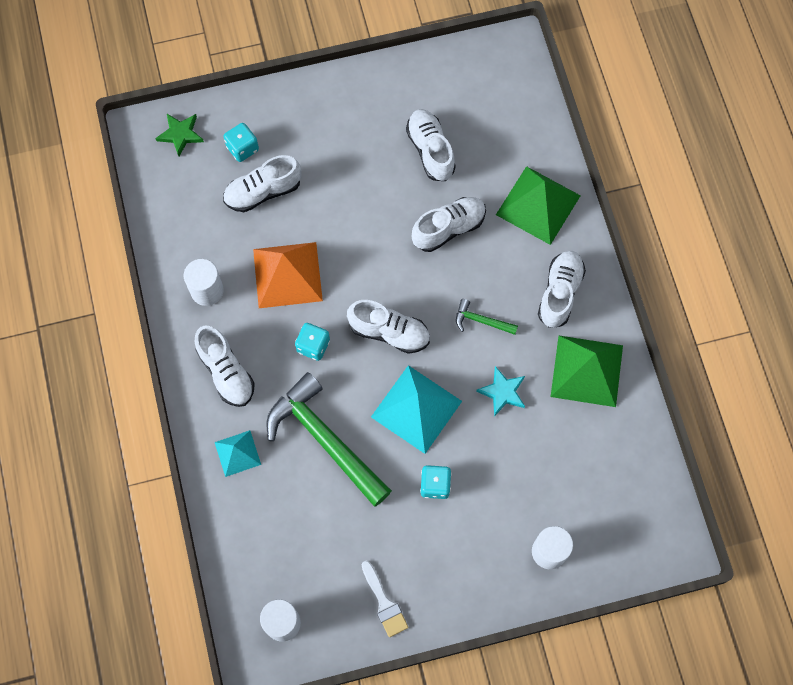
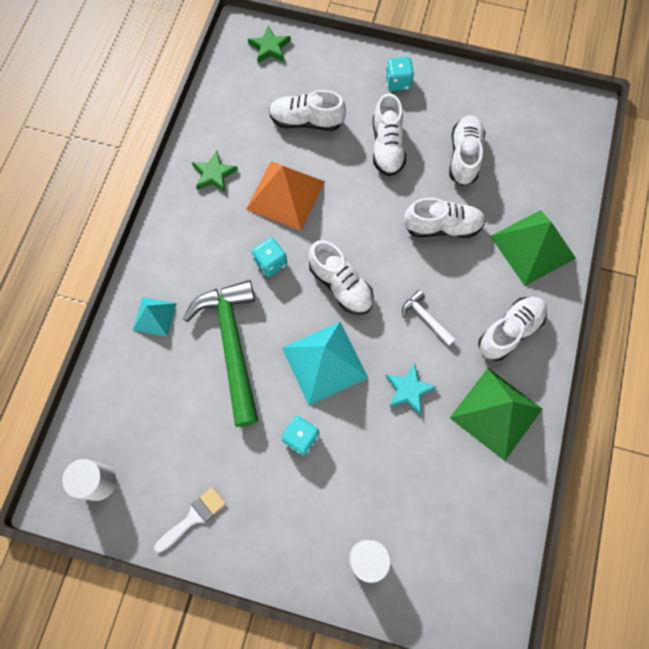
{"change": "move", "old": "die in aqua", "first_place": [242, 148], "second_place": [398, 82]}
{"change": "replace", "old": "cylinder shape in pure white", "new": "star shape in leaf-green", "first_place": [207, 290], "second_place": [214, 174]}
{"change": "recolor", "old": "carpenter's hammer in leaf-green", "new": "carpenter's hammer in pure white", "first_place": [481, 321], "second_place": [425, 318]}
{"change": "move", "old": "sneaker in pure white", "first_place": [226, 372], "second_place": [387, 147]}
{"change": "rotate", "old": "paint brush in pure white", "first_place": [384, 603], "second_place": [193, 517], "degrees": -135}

> [What is being asked] Please find every line in the records above that holds the word "leaf" and copy it.

> [Final answer]
{"change": "replace", "old": "cylinder shape in pure white", "new": "star shape in leaf-green", "first_place": [207, 290], "second_place": [214, 174]}
{"change": "recolor", "old": "carpenter's hammer in leaf-green", "new": "carpenter's hammer in pure white", "first_place": [481, 321], "second_place": [425, 318]}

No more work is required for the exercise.